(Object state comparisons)
-- Opening Marker --

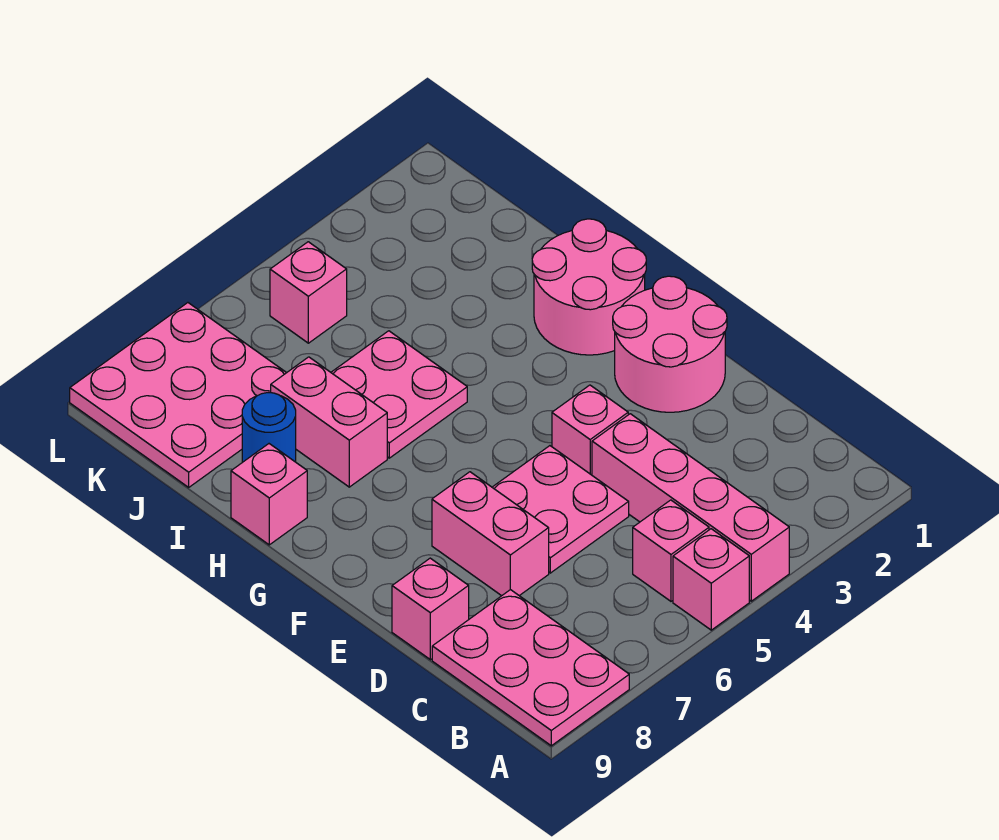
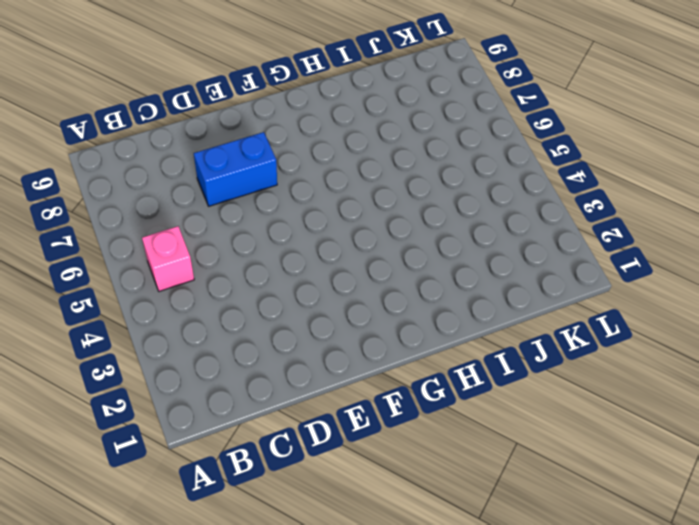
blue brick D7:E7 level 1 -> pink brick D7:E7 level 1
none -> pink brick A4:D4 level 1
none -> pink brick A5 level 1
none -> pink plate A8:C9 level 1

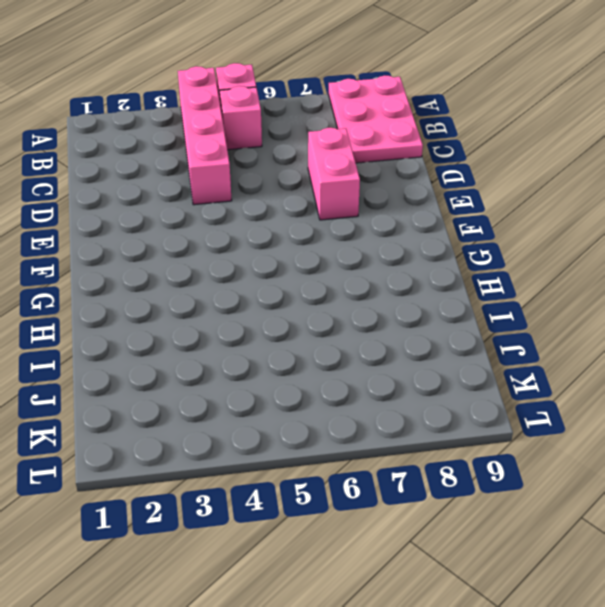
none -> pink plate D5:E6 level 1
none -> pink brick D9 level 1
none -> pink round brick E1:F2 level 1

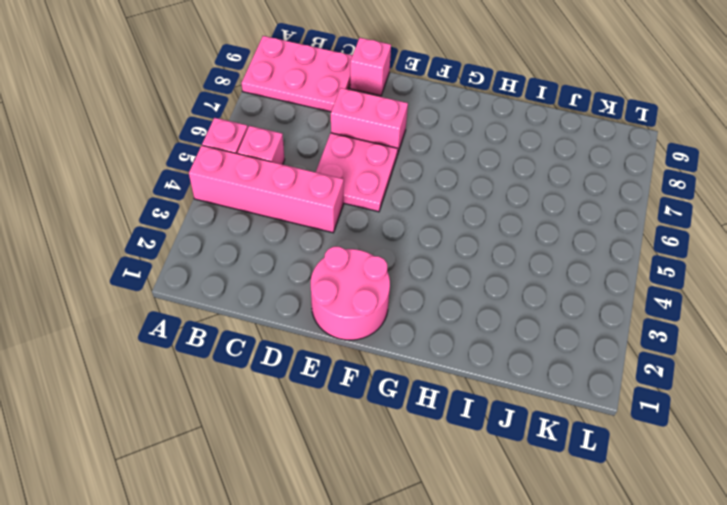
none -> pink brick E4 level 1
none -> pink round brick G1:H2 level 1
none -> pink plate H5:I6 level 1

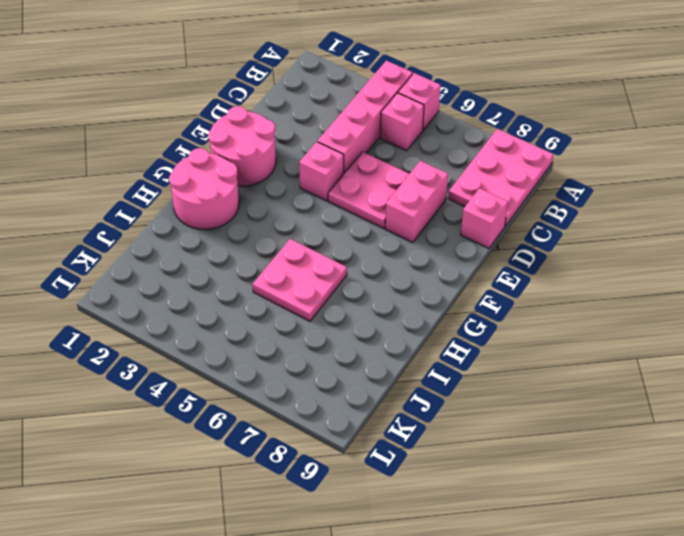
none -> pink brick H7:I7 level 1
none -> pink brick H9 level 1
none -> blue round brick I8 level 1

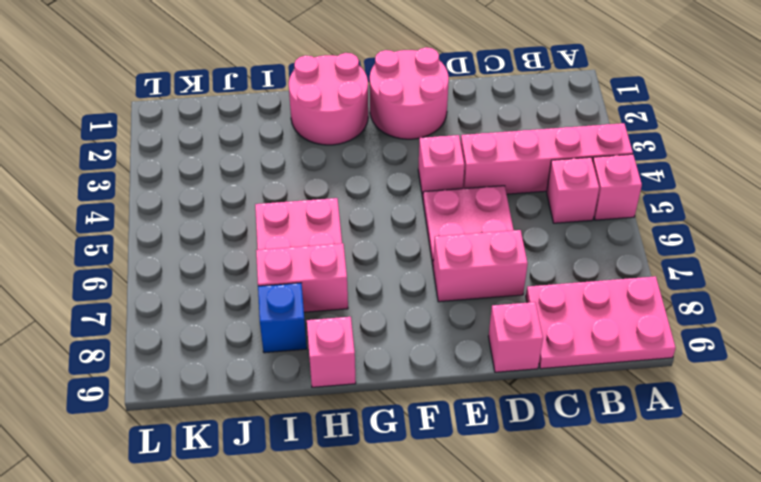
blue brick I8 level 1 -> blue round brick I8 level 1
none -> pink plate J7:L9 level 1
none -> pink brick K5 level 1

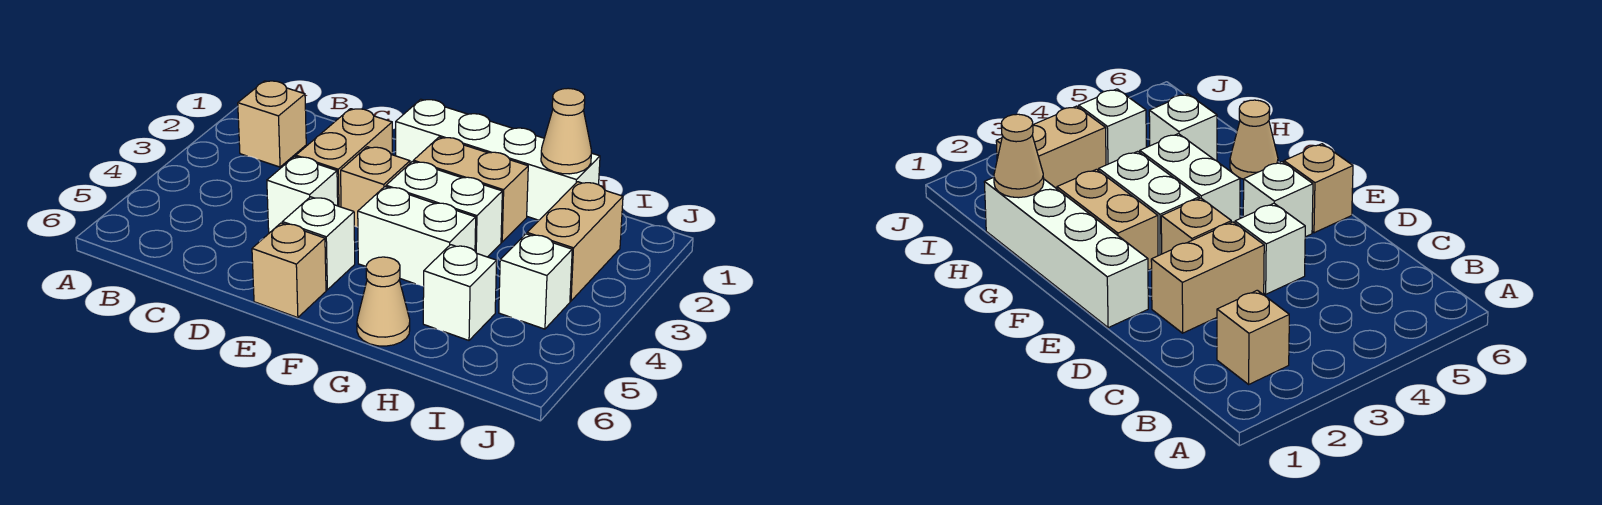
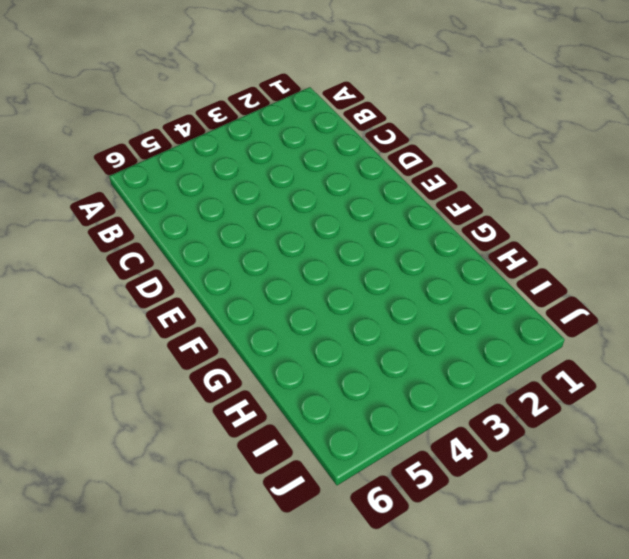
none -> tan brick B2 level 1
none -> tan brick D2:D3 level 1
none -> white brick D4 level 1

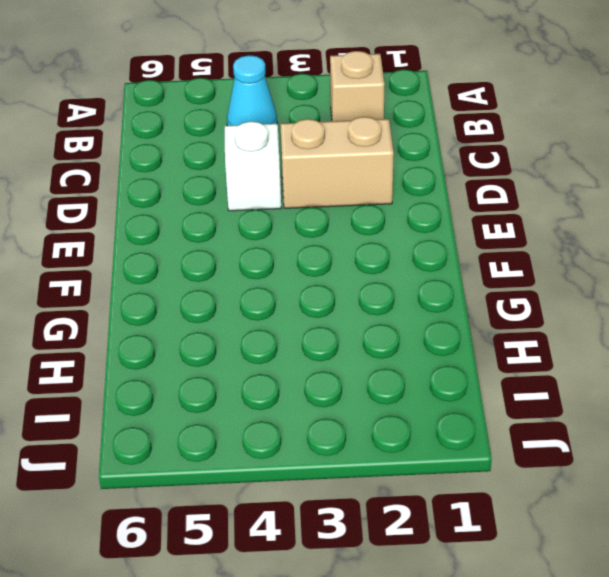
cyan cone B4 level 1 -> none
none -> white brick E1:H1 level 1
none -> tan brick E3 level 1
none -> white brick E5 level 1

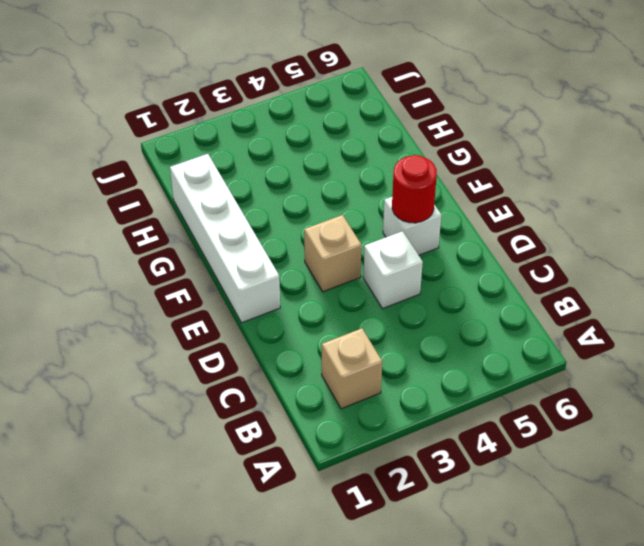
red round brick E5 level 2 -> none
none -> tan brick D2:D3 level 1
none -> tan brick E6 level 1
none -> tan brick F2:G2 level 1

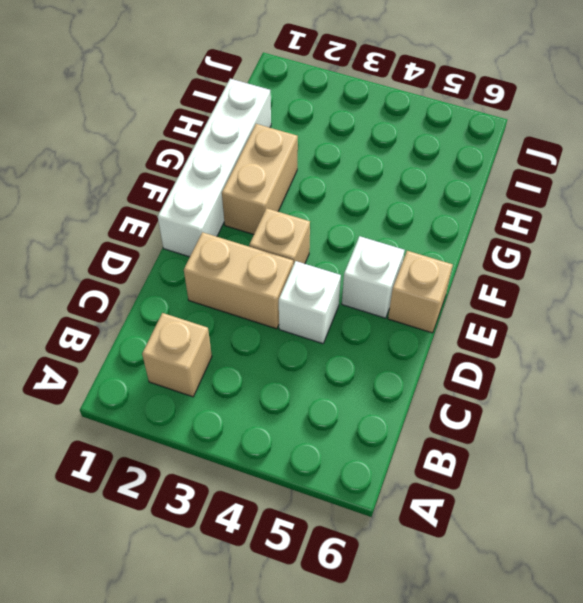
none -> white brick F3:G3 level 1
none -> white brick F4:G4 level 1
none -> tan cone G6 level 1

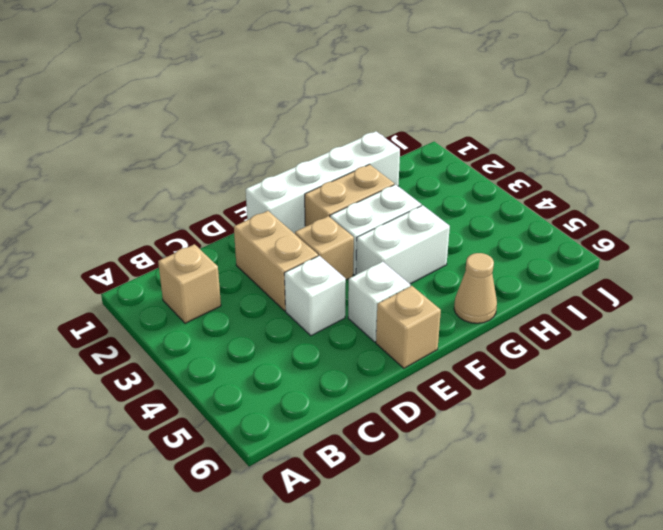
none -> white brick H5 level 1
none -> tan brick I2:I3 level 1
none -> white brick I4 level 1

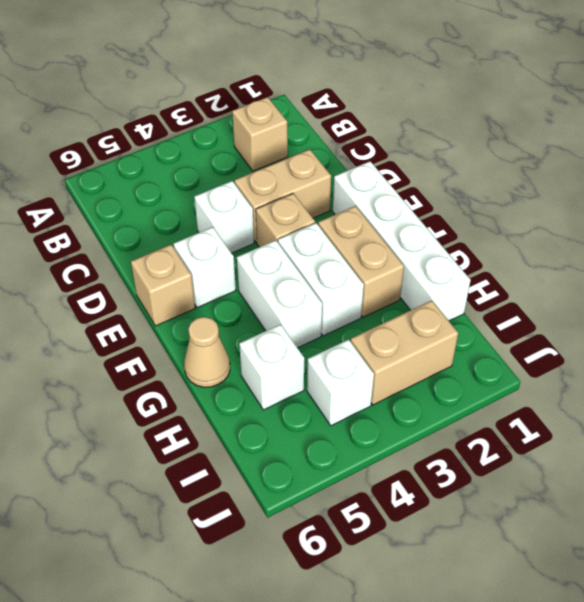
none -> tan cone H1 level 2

-- Closing Marker --

* _What you need to do_
Your answer must be an exact transcription of every entry, minus the pictures.

* _Response to the exercise_
blue brick D7:E7 level 1 -> pink brick D7:E7 level 1
none -> pink brick A4:D4 level 1
none -> pink brick A5 level 1
none -> pink plate A8:C9 level 1

none -> pink plate D5:E6 level 1
none -> pink brick D9 level 1
none -> pink round brick E1:F2 level 1

none -> pink brick E4 level 1
none -> pink round brick G1:H2 level 1
none -> pink plate H5:I6 level 1

none -> pink brick H7:I7 level 1
none -> pink brick H9 level 1
none -> blue round brick I8 level 1

blue brick I8 level 1 -> blue round brick I8 level 1
none -> pink plate J7:L9 level 1
none -> pink brick K5 level 1

none -> tan brick B2 level 1
none -> tan brick D2:D3 level 1
none -> white brick D4 level 1

cyan cone B4 level 1 -> none
none -> white brick E1:H1 level 1
none -> tan brick E3 level 1
none -> white brick E5 level 1

red round brick E5 level 2 -> none
none -> tan brick D2:D3 level 1
none -> tan brick E6 level 1
none -> tan brick F2:G2 level 1

none -> white brick F3:G3 level 1
none -> white brick F4:G4 level 1
none -> tan cone G6 level 1

none -> white brick H5 level 1
none -> tan brick I2:I3 level 1
none -> white brick I4 level 1

none -> tan cone H1 level 2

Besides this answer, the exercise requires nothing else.